Top of Data supplied
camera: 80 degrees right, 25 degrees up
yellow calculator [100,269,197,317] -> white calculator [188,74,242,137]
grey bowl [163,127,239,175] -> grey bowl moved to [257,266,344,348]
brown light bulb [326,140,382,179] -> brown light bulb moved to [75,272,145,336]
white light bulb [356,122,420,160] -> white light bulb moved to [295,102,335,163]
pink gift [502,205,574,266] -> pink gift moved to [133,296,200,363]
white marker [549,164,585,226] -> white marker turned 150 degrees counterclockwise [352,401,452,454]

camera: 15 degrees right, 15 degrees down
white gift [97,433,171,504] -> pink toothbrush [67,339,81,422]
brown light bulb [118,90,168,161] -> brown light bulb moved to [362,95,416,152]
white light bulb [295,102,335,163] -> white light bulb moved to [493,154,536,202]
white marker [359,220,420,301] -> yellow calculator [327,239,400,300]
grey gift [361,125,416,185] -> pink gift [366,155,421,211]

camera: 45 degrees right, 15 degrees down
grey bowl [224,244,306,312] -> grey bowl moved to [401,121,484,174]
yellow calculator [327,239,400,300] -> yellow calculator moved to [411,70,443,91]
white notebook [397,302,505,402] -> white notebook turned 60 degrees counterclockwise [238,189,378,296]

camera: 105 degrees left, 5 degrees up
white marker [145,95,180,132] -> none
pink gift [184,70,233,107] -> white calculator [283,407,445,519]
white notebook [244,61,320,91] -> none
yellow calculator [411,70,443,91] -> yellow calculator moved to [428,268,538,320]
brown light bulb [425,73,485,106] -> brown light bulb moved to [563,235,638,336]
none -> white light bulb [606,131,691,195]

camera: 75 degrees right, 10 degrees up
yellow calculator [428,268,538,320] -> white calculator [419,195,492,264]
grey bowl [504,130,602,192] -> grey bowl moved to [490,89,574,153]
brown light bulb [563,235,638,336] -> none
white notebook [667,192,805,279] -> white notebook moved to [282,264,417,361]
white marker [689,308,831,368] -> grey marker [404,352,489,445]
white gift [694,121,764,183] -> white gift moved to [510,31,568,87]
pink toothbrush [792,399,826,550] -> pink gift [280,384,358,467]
Bottom of Data supplied
Exercise requirements: Could you output every entry from the listing above without altering a word?

Response box:
camera: 80 degrees right, 25 degrees up
yellow calculator [100,269,197,317] -> white calculator [188,74,242,137]
grey bowl [163,127,239,175] -> grey bowl moved to [257,266,344,348]
brown light bulb [326,140,382,179] -> brown light bulb moved to [75,272,145,336]
white light bulb [356,122,420,160] -> white light bulb moved to [295,102,335,163]
pink gift [502,205,574,266] -> pink gift moved to [133,296,200,363]
white marker [549,164,585,226] -> white marker turned 150 degrees counterclockwise [352,401,452,454]

camera: 15 degrees right, 15 degrees down
white gift [97,433,171,504] -> pink toothbrush [67,339,81,422]
brown light bulb [118,90,168,161] -> brown light bulb moved to [362,95,416,152]
white light bulb [295,102,335,163] -> white light bulb moved to [493,154,536,202]
white marker [359,220,420,301] -> yellow calculator [327,239,400,300]
grey gift [361,125,416,185] -> pink gift [366,155,421,211]

camera: 45 degrees right, 15 degrees down
grey bowl [224,244,306,312] -> grey bowl moved to [401,121,484,174]
yellow calculator [327,239,400,300] -> yellow calculator moved to [411,70,443,91]
white notebook [397,302,505,402] -> white notebook turned 60 degrees counterclockwise [238,189,378,296]

camera: 105 degrees left, 5 degrees up
white marker [145,95,180,132] -> none
pink gift [184,70,233,107] -> white calculator [283,407,445,519]
white notebook [244,61,320,91] -> none
yellow calculator [411,70,443,91] -> yellow calculator moved to [428,268,538,320]
brown light bulb [425,73,485,106] -> brown light bulb moved to [563,235,638,336]
none -> white light bulb [606,131,691,195]

camera: 75 degrees right, 10 degrees up
yellow calculator [428,268,538,320] -> white calculator [419,195,492,264]
grey bowl [504,130,602,192] -> grey bowl moved to [490,89,574,153]
brown light bulb [563,235,638,336] -> none
white notebook [667,192,805,279] -> white notebook moved to [282,264,417,361]
white marker [689,308,831,368] -> grey marker [404,352,489,445]
white gift [694,121,764,183] -> white gift moved to [510,31,568,87]
pink toothbrush [792,399,826,550] -> pink gift [280,384,358,467]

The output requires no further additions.